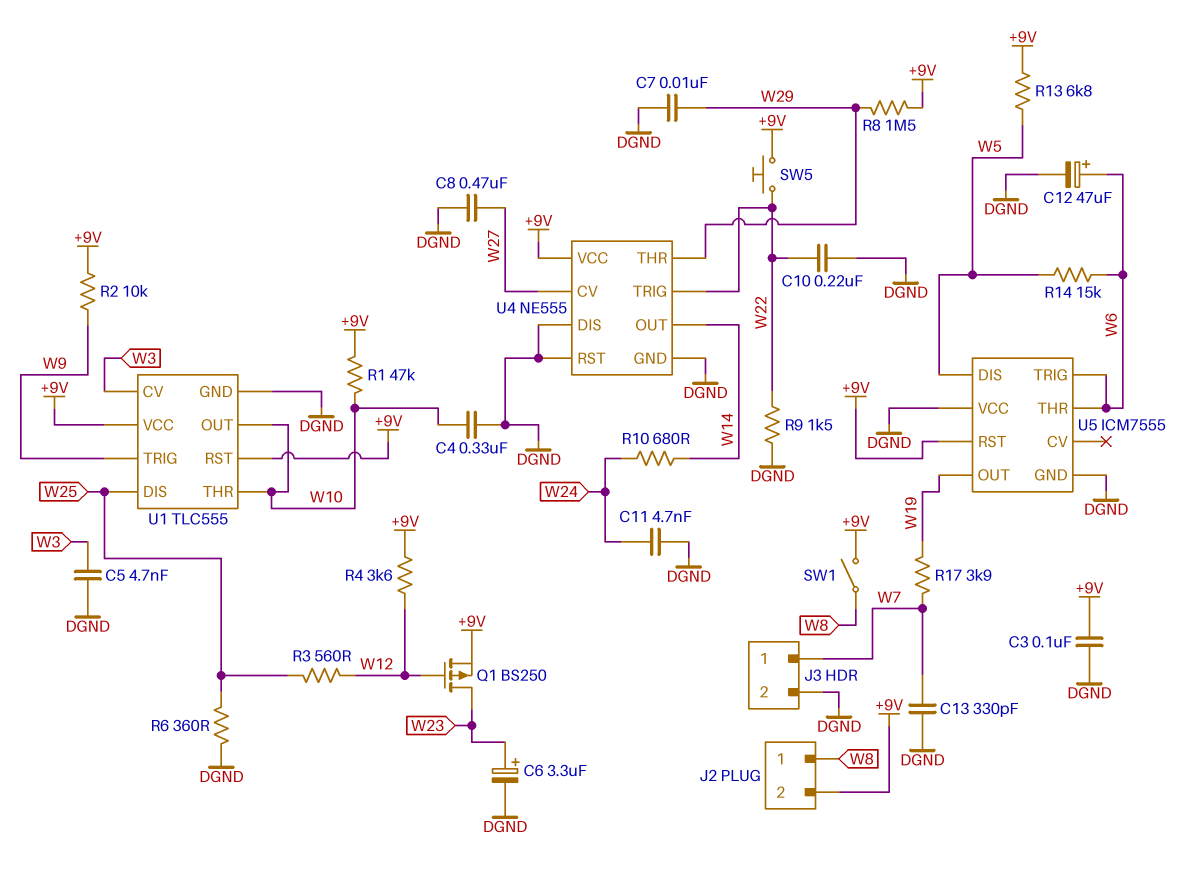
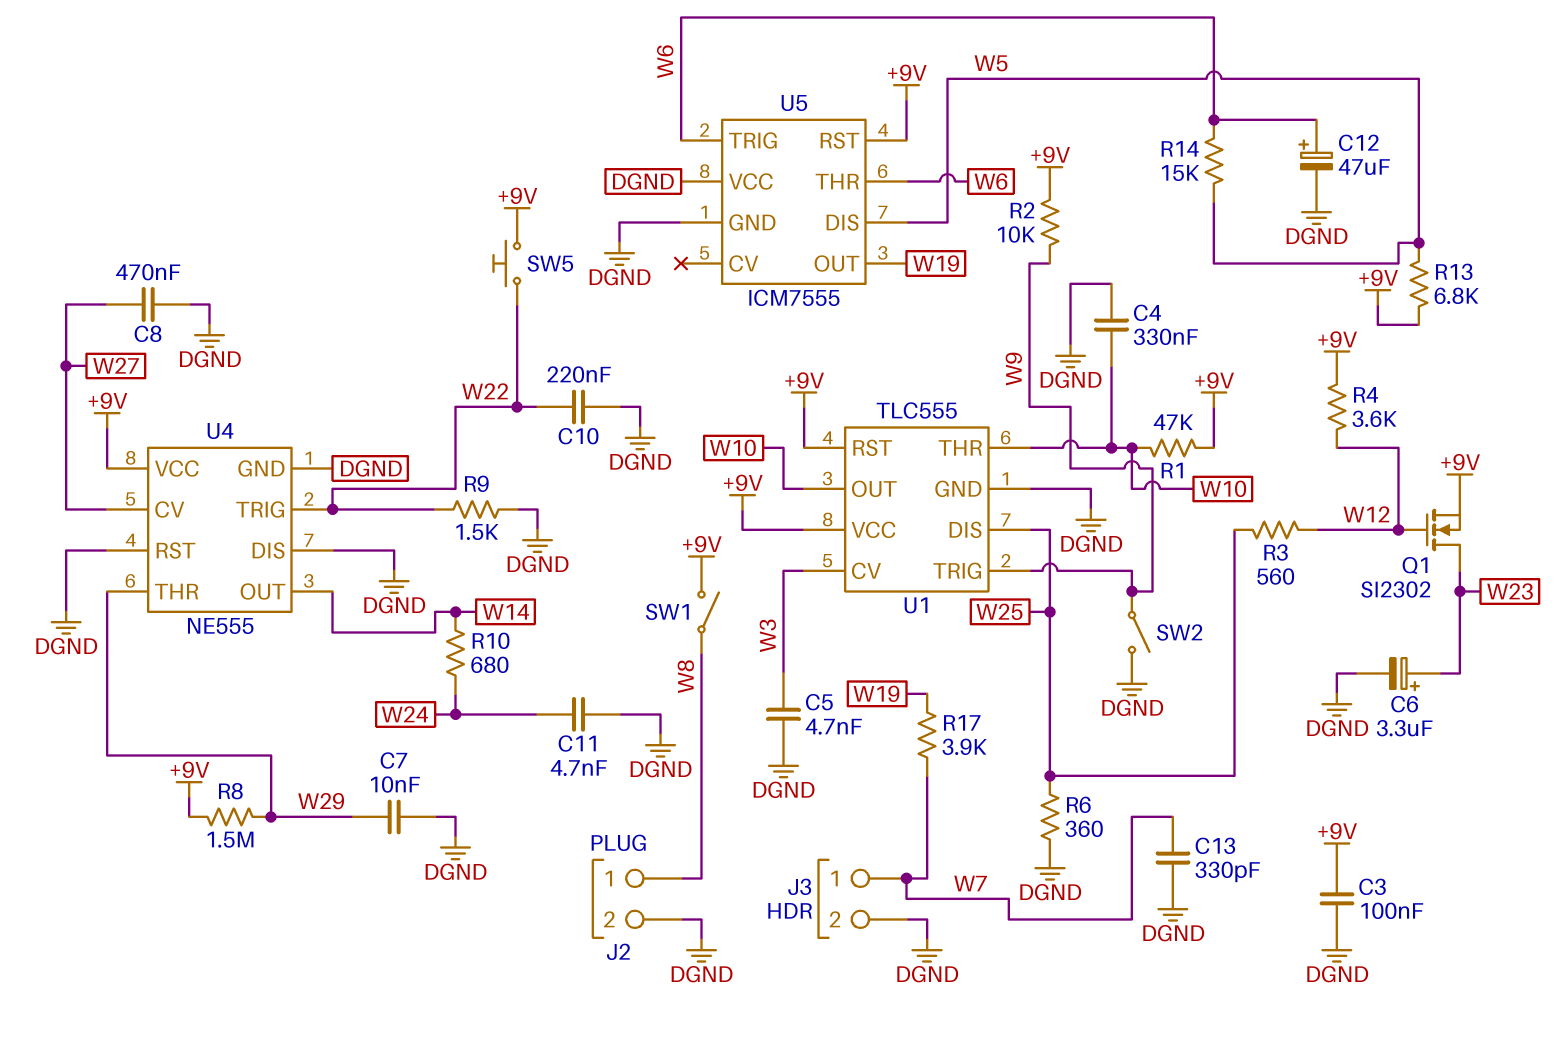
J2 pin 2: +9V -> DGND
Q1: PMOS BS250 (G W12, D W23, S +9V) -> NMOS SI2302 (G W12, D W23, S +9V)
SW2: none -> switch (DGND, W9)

==

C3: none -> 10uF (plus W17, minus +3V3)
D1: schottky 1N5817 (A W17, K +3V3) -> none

* _About this exercise_: Look above for the line with "Q1: PMOS BS250"; retype exactly that line, every line after it up to the line with "SW2: none -> switch (DGND, W9)", and that line too, nothing else.

* _Solution below_:
Q1: PMOS BS250 (G W12, D W23, S +9V) -> NMOS SI2302 (G W12, D W23, S +9V)
SW2: none -> switch (DGND, W9)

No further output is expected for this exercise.